> _DATASET CONTENT_
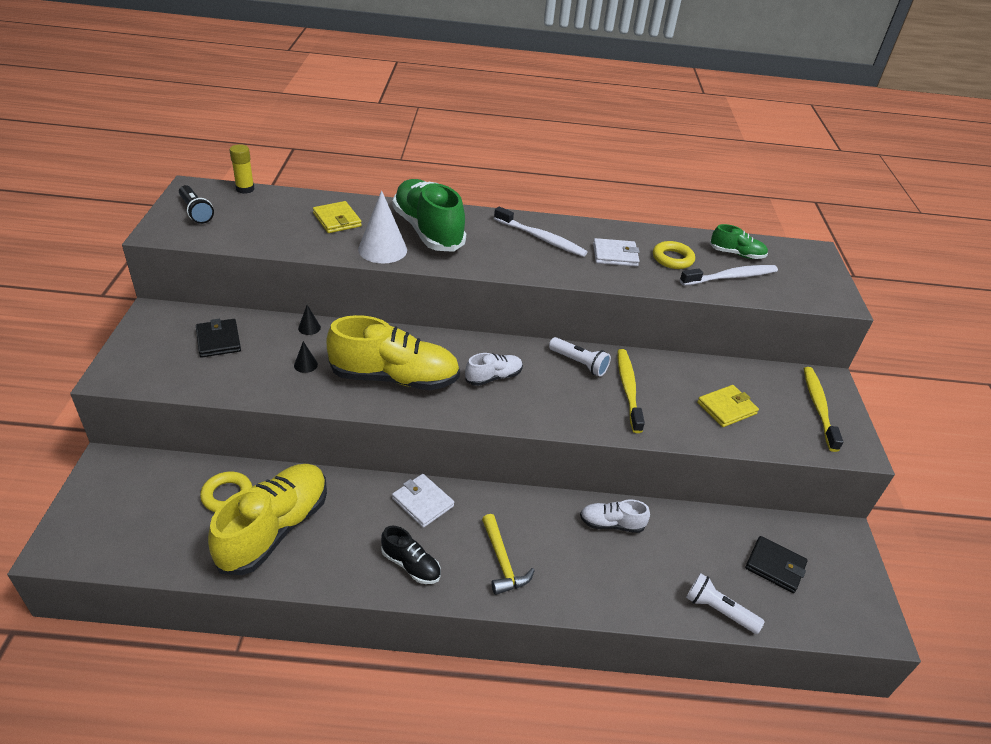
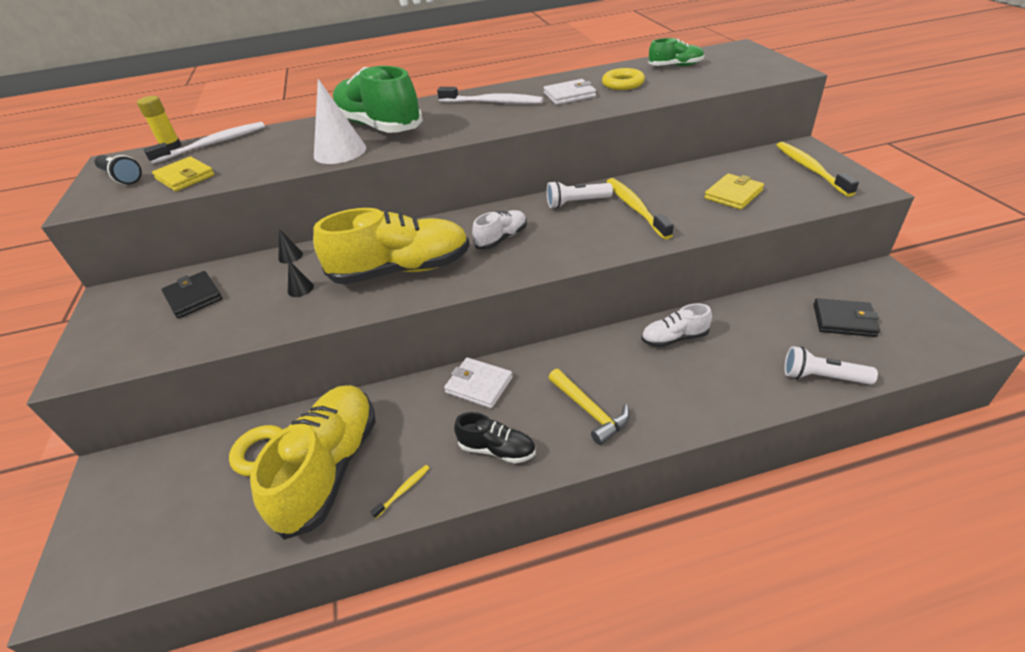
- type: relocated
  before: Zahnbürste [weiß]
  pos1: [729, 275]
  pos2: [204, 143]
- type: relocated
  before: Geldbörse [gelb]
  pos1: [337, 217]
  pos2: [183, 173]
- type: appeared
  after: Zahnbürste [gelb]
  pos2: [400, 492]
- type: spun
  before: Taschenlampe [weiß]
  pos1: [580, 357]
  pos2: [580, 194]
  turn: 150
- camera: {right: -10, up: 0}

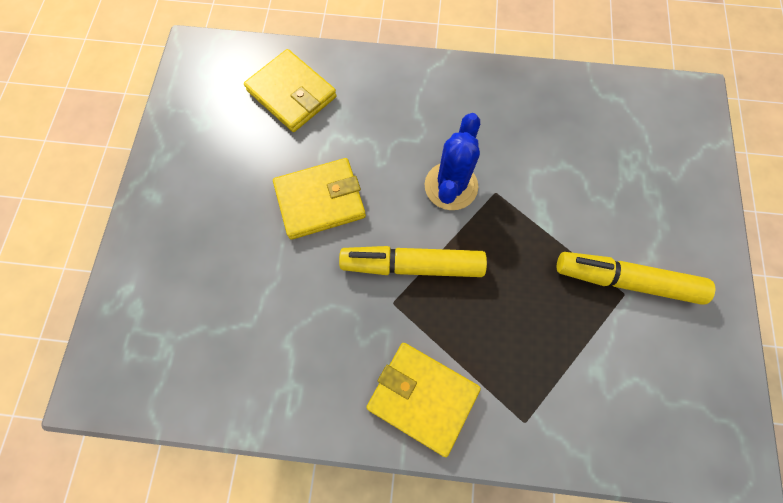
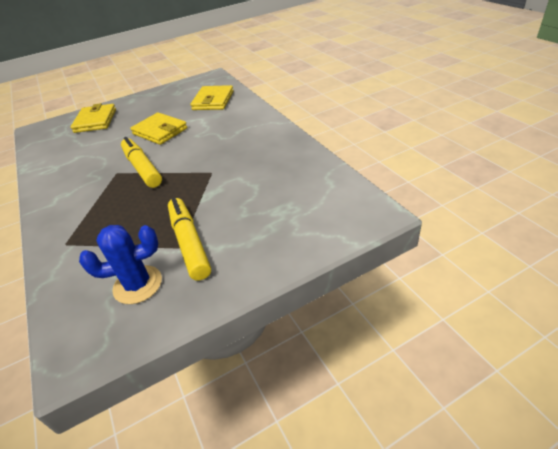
- type: relocated
  before: Geldbörse [gelb]
  pos1: [423, 400]
  pos2: [93, 118]
- type: relocated
  before: Kaktus [blau]
  pos1: [452, 161]
  pos2: [120, 264]
- camera: {right: 60, up: -30}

> _WHAT THE TASK ASKS_
The lines from the one with "before: Kaktus [blau]" through the end of the data above are to be set down exactly, with both boundary lines included and no other lines.

> _ANSWER FOR THE TASK_
  before: Kaktus [blau]
  pos1: [452, 161]
  pos2: [120, 264]
- camera: {right: 60, up: -30}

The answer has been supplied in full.